Please give the number of lines in the listing that include the word "VMID", with no other words.

--------------------

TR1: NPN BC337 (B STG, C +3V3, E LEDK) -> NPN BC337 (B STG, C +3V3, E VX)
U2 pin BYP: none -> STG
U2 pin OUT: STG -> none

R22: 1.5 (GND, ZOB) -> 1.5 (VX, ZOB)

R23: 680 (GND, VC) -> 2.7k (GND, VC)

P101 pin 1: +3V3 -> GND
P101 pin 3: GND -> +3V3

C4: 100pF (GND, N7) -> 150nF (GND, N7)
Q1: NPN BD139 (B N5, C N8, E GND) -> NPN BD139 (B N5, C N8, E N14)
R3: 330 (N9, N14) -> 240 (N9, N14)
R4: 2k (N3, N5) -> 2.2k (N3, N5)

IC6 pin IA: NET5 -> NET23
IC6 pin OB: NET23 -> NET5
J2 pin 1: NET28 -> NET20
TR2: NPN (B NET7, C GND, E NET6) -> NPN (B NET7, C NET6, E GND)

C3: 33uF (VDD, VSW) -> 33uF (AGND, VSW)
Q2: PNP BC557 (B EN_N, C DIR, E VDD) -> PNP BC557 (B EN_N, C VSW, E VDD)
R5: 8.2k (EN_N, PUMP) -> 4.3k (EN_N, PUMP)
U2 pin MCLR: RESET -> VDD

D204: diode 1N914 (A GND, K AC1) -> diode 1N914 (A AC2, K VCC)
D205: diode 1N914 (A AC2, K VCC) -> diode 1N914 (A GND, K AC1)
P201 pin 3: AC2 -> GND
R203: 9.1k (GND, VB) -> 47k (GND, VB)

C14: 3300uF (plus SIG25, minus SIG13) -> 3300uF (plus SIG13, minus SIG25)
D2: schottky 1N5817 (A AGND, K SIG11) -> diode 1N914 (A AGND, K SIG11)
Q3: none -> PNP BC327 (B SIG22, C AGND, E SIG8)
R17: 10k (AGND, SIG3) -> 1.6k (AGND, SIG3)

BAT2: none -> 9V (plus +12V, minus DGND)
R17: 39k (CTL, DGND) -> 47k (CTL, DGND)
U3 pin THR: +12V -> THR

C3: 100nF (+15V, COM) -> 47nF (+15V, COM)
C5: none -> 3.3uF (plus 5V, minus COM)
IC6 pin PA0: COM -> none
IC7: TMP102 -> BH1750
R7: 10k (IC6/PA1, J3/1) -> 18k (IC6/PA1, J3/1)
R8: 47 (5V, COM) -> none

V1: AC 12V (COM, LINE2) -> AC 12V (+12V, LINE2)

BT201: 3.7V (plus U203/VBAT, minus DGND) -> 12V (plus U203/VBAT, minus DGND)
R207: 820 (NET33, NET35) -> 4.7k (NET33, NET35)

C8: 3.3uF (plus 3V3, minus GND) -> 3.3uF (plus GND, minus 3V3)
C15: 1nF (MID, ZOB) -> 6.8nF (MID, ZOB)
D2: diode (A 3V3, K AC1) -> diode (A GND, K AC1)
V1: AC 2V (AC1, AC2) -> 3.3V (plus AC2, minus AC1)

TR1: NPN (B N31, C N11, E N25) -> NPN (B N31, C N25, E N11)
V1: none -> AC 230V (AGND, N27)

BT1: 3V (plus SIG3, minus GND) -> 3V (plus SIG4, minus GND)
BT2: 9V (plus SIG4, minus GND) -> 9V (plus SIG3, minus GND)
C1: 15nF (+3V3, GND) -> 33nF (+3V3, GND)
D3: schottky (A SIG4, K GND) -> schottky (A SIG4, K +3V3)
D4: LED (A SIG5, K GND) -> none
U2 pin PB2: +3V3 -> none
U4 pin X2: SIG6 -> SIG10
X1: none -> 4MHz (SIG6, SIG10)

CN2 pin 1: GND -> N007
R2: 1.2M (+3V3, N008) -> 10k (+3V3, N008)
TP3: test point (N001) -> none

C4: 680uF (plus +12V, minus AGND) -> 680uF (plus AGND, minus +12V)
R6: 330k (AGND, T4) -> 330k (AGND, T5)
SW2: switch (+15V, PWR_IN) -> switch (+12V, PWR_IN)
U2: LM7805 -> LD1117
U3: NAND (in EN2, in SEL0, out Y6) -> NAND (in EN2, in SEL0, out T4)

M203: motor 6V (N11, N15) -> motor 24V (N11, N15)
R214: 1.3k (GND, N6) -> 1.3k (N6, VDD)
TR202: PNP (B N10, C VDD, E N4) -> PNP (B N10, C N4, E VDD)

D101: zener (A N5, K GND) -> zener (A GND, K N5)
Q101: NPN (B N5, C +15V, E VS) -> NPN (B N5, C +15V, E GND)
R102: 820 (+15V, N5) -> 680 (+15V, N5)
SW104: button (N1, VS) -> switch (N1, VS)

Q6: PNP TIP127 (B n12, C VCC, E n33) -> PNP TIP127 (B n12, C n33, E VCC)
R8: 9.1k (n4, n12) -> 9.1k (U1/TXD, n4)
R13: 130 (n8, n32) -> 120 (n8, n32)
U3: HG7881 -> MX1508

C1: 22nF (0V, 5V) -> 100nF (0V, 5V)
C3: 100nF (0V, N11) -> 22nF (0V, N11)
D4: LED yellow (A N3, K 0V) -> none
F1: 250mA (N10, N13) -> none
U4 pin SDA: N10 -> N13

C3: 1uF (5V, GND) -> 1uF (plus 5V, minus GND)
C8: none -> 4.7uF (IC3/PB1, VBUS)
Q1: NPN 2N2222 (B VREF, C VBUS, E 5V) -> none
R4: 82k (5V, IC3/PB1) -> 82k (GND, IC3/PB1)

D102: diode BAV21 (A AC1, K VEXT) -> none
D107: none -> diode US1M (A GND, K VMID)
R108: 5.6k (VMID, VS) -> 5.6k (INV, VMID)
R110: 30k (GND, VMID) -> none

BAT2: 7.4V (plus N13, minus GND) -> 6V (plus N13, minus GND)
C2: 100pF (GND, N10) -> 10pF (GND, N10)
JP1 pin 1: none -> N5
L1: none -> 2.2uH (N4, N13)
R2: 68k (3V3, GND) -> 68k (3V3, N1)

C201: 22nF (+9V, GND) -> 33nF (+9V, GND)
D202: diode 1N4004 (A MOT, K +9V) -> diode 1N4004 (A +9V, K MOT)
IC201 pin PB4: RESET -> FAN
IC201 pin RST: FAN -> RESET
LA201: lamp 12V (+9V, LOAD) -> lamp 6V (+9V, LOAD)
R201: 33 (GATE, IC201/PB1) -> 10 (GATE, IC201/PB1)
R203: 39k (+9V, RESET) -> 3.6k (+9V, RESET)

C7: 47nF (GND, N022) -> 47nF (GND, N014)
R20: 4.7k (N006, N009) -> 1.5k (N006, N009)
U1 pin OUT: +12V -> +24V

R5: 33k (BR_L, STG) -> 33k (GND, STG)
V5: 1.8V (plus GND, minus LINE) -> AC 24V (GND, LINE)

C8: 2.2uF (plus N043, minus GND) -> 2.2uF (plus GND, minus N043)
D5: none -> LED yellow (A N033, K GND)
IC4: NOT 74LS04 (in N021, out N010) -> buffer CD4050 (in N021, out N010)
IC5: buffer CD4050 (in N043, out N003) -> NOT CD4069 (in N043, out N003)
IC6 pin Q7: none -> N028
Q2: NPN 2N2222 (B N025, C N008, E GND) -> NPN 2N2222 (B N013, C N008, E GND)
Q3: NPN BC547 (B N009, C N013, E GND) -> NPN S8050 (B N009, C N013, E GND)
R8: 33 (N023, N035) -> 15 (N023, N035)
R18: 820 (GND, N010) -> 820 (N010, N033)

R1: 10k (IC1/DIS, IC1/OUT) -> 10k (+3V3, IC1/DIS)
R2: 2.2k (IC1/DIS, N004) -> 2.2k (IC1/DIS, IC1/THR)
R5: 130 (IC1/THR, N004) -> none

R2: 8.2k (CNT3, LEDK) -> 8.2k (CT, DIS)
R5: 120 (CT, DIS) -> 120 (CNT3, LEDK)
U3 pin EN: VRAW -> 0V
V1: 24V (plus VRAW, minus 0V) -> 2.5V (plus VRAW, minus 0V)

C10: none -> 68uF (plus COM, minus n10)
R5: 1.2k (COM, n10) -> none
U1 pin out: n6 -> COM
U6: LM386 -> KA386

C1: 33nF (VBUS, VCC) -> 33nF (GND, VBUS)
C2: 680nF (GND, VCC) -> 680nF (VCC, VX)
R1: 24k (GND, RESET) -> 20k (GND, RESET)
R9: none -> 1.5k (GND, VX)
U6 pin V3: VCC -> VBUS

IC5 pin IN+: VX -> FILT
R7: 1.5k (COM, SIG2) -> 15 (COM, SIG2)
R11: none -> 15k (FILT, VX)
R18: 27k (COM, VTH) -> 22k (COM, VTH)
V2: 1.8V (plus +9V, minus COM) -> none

--------------------

• **ANSWER SECTION**
3